● WHAT NEEDS TO BE DONE: Find the line that contains "IC2 pin OUT: PULSE -> RC" in the records below, then repeat exactly that line and each one after it, leaving pictures out.

(Records drawn from a dataset)
-- Opening Marker --
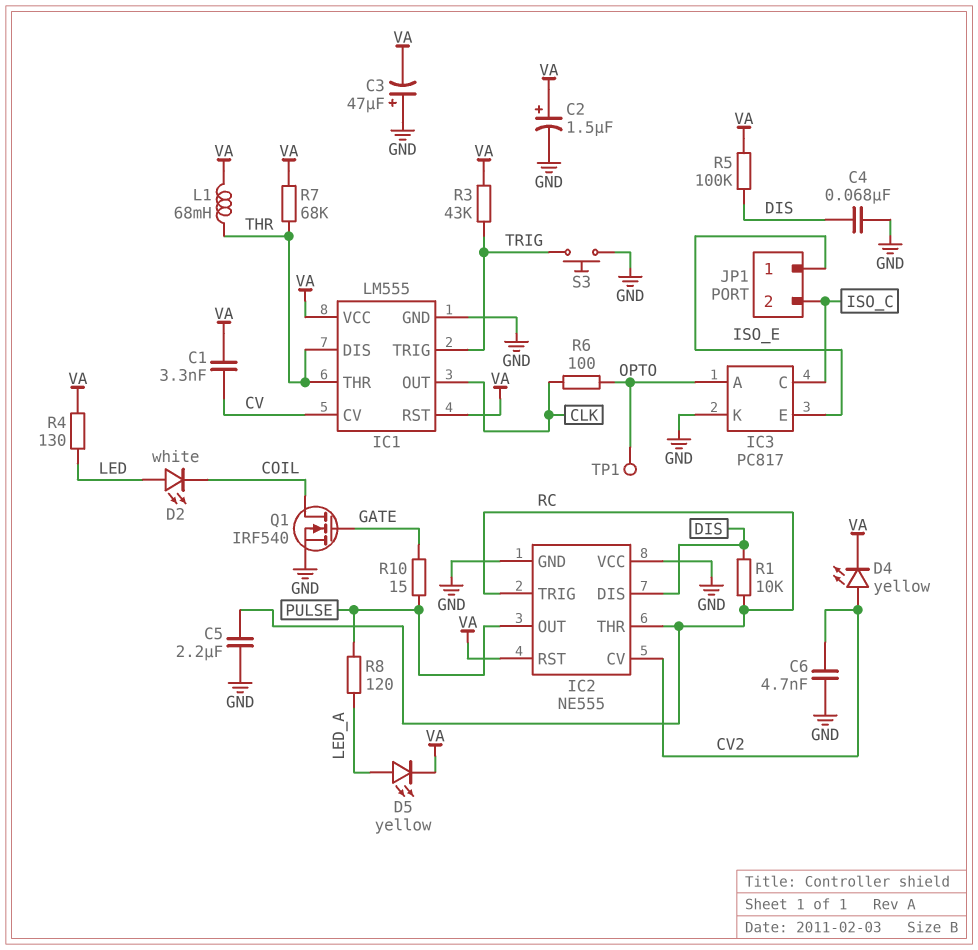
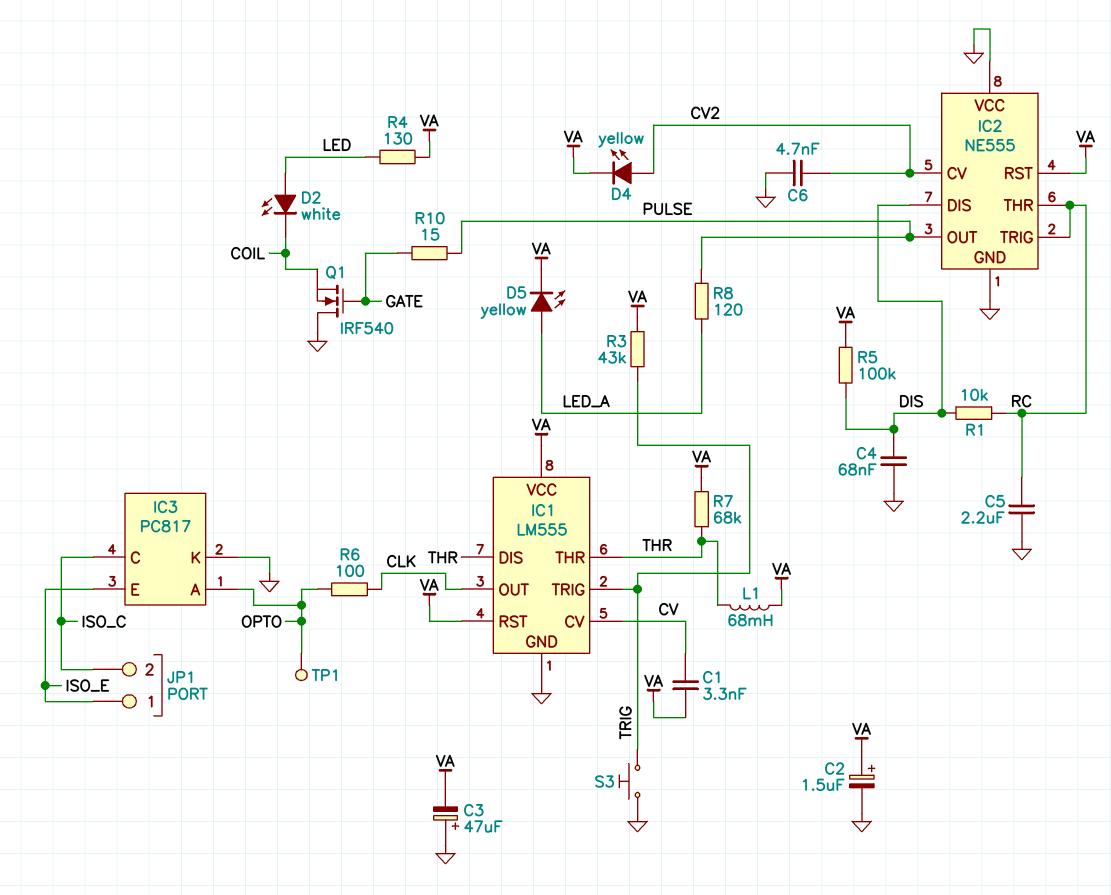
Q1: NMOS IRF540 (G GATE, D COIL, S GND) -> NMOS IRF540 (G GATE, D GND, S COIL)

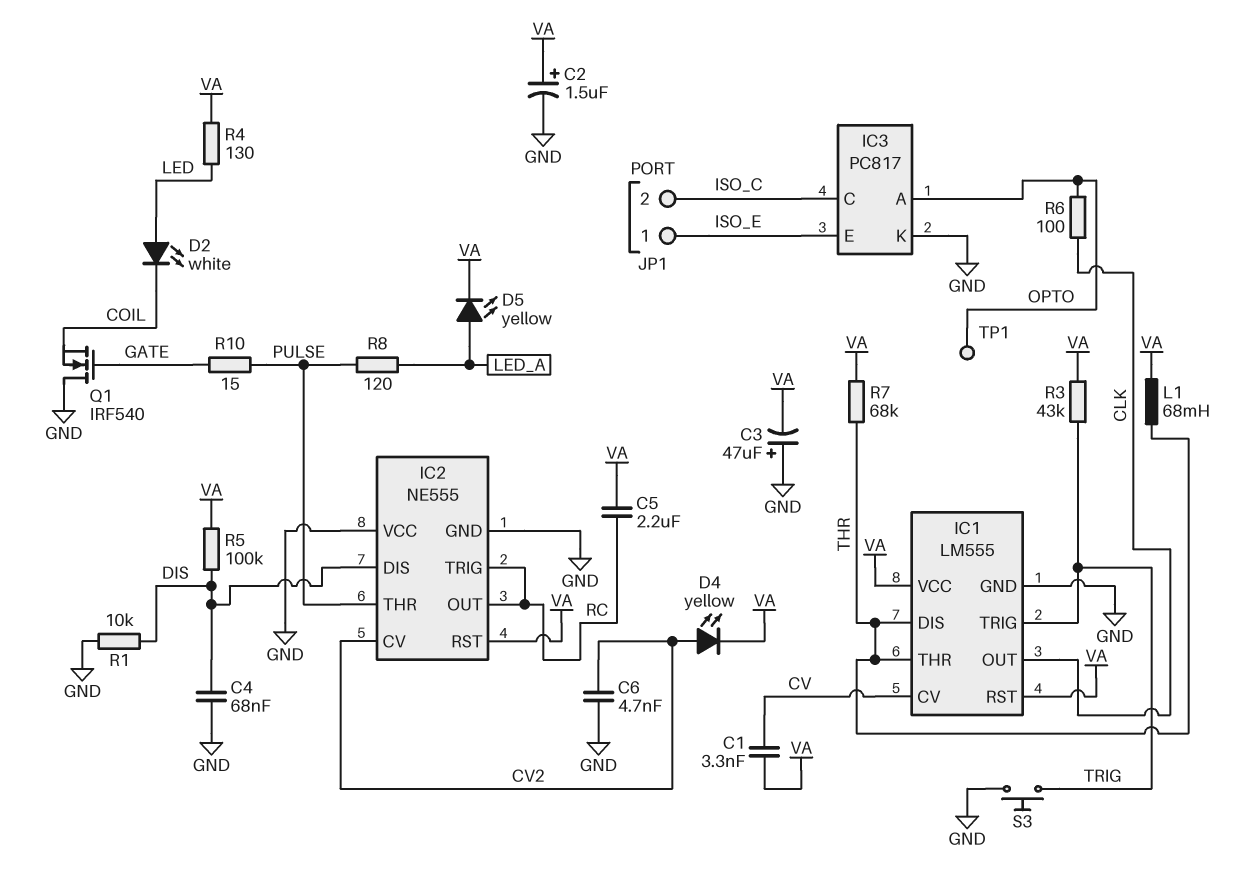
C5: 2.2uF (GND, RC) -> 2.2uF (RC, VA)
IC2 pin OUT: PULSE -> RC
IC2 pin THR: RC -> PULSE
R1: 10k (DIS, RC) -> 10k (DIS, GND)

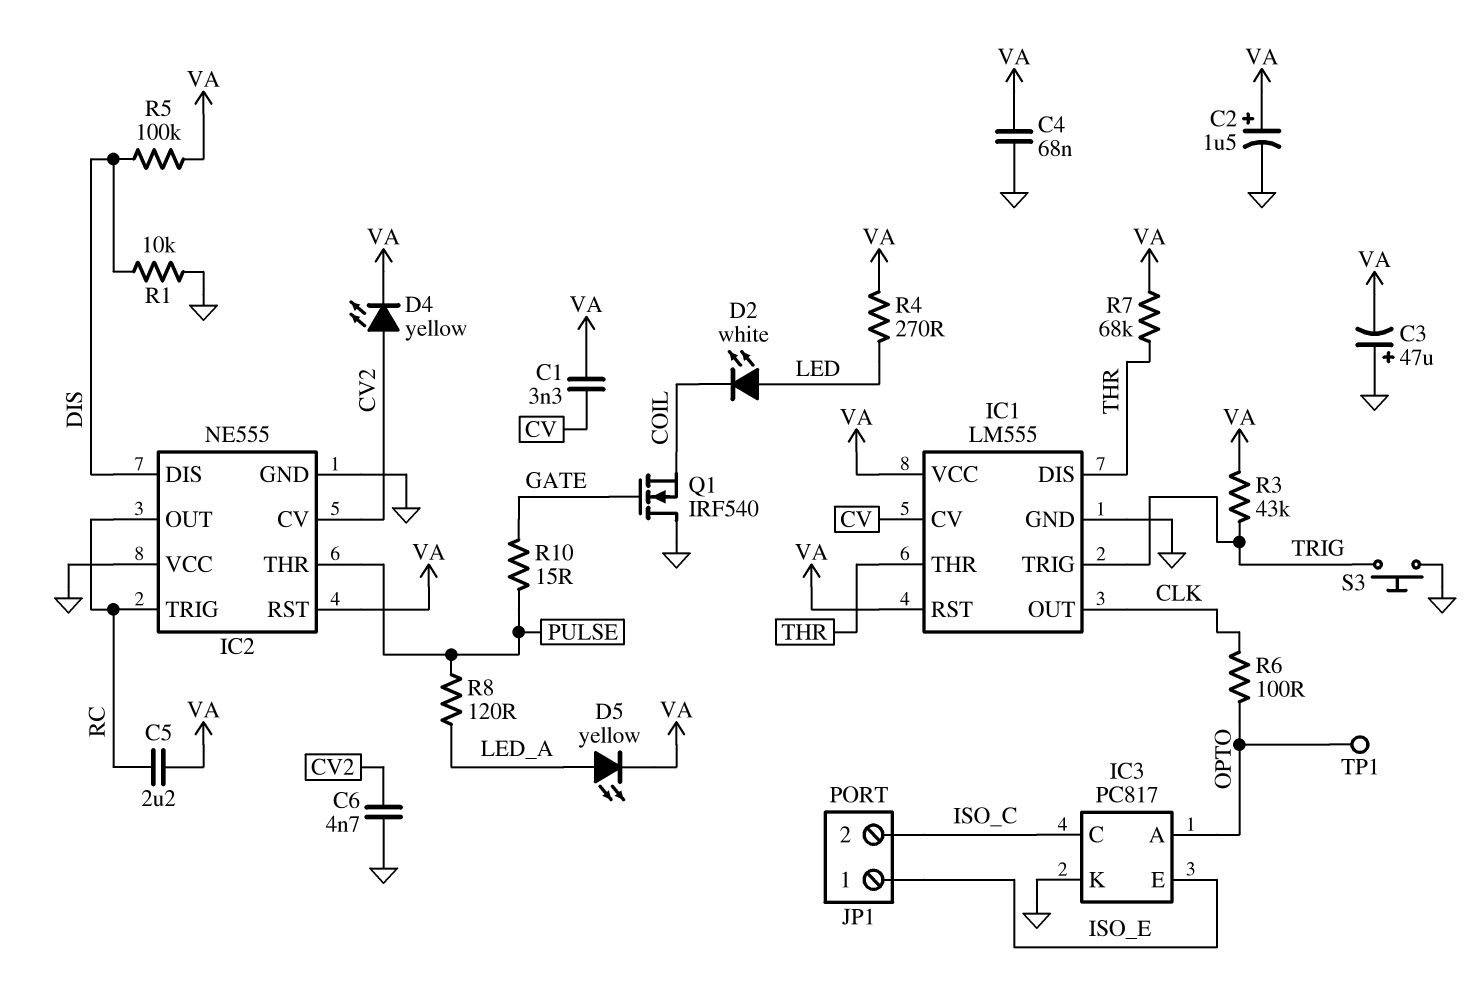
C4: 68nF (DIS, GND) -> 68nF (GND, VA)
L1: 68mH (THR, VA) -> none
R4: 130 (LED, VA) -> 270 (LED, VA)

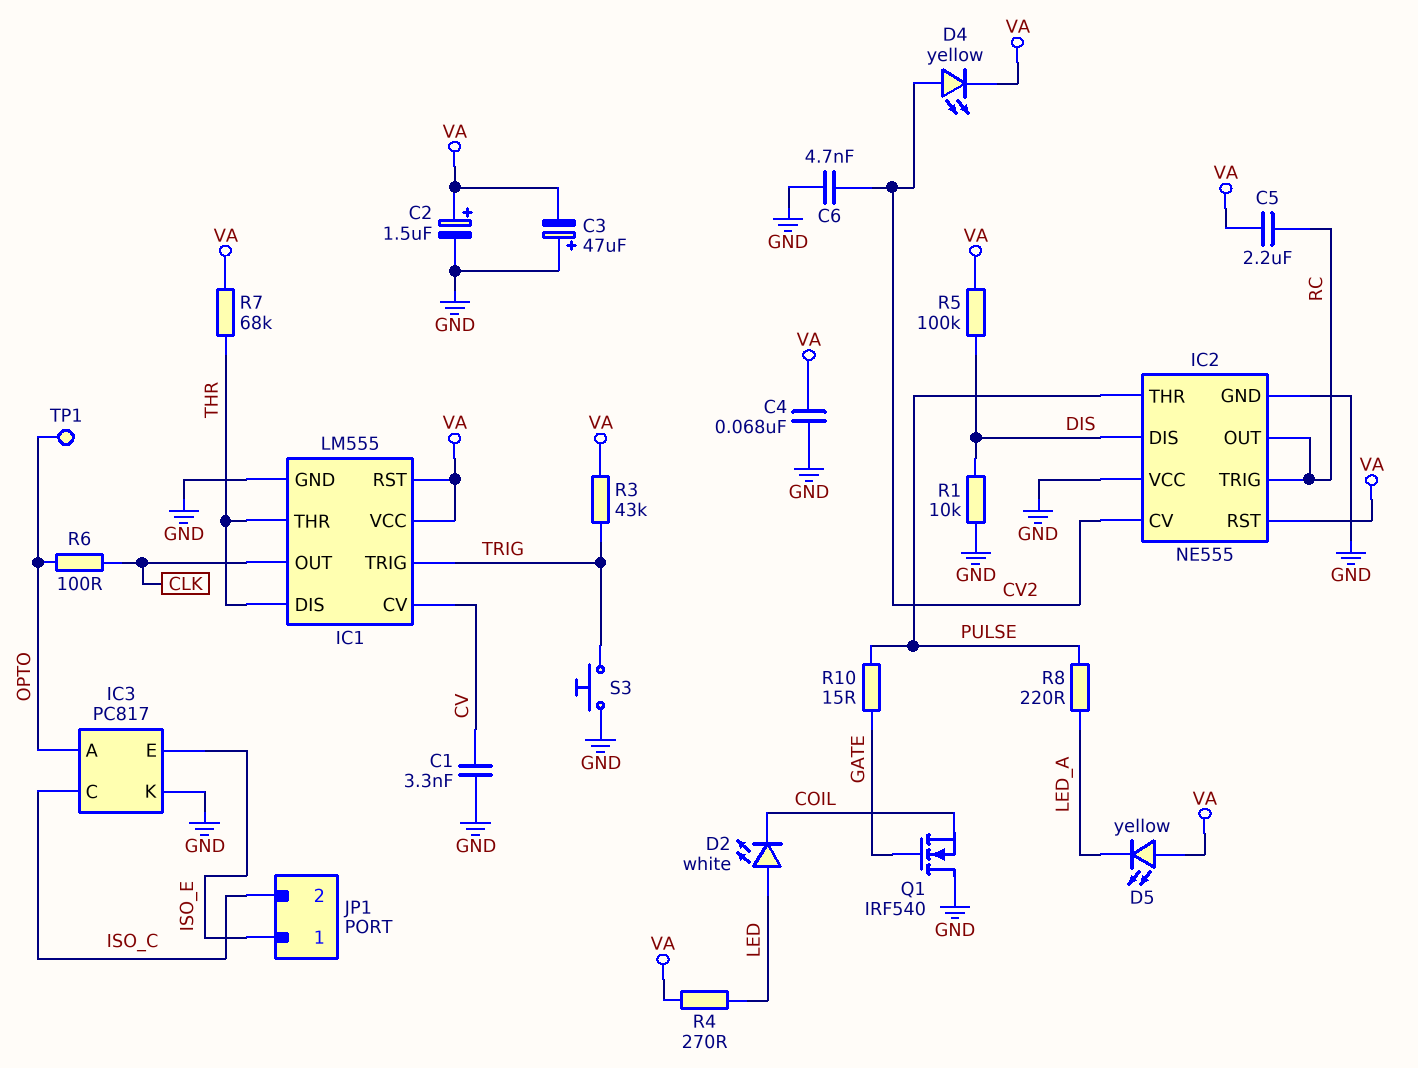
C1: 3.3nF (CV, VA) -> 3.3nF (CV, GND)
D5: LED yellow (A LED_A, K VA) -> LED yellow (A VA, K LED_A)
R8: 120 (LED_A, PULSE) -> 220 (LED_A, PULSE)

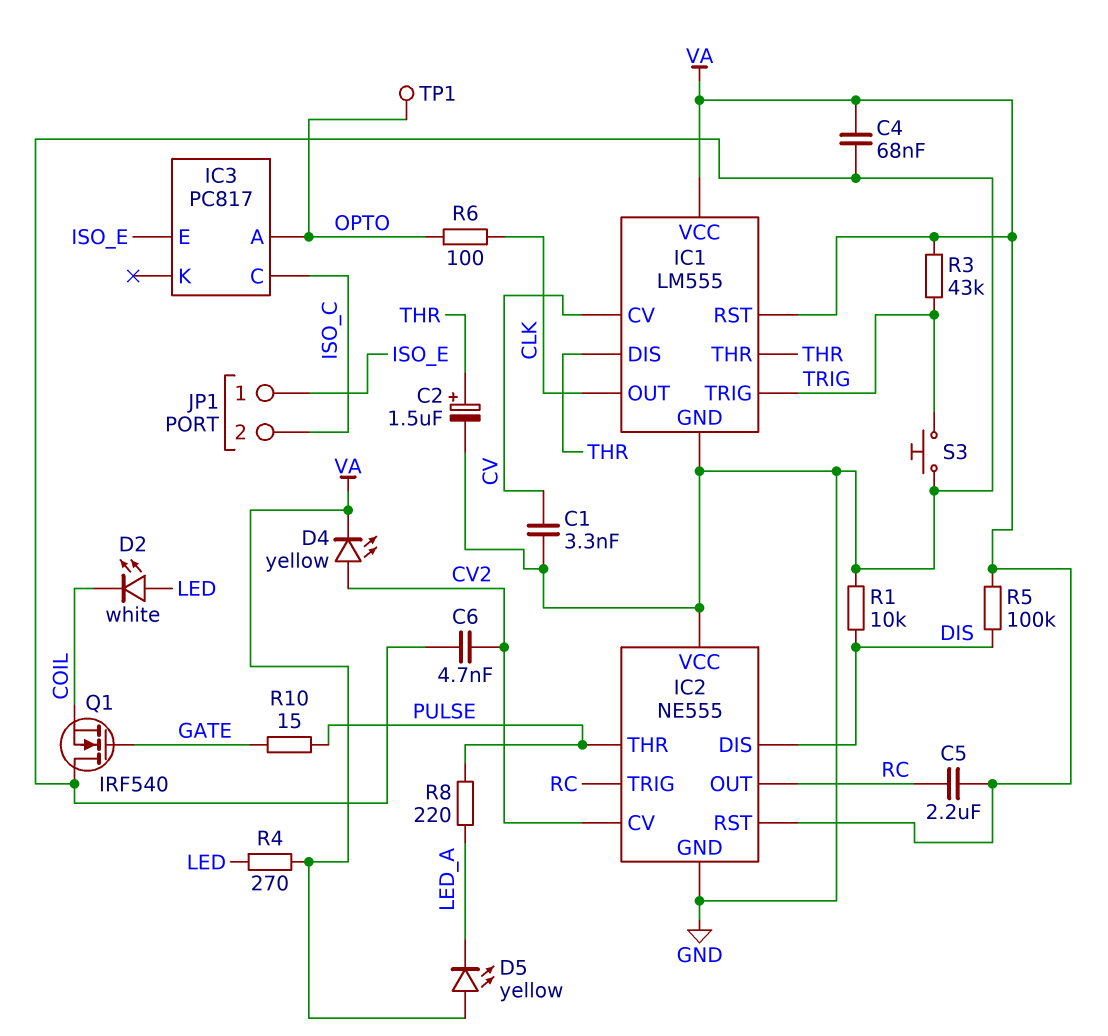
C2: 1.5uF (plus VA, minus GND) -> 1.5uF (plus THR, minus GND)
C3: 47uF (plus GND, minus VA) -> none
IC3 pin K: GND -> none
R7: 68k (THR, VA) -> none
-- Closing Marker --
● EXERCISE OUTPUT:
IC2 pin OUT: PULSE -> RC
IC2 pin THR: RC -> PULSE
R1: 10k (DIS, RC) -> 10k (DIS, GND)

C4: 68nF (DIS, GND) -> 68nF (GND, VA)
L1: 68mH (THR, VA) -> none
R4: 130 (LED, VA) -> 270 (LED, VA)

C1: 3.3nF (CV, VA) -> 3.3nF (CV, GND)
D5: LED yellow (A LED_A, K VA) -> LED yellow (A VA, K LED_A)
R8: 120 (LED_A, PULSE) -> 220 (LED_A, PULSE)

C2: 1.5uF (plus VA, minus GND) -> 1.5uF (plus THR, minus GND)
C3: 47uF (plus GND, minus VA) -> none
IC3 pin K: GND -> none
R7: 68k (THR, VA) -> none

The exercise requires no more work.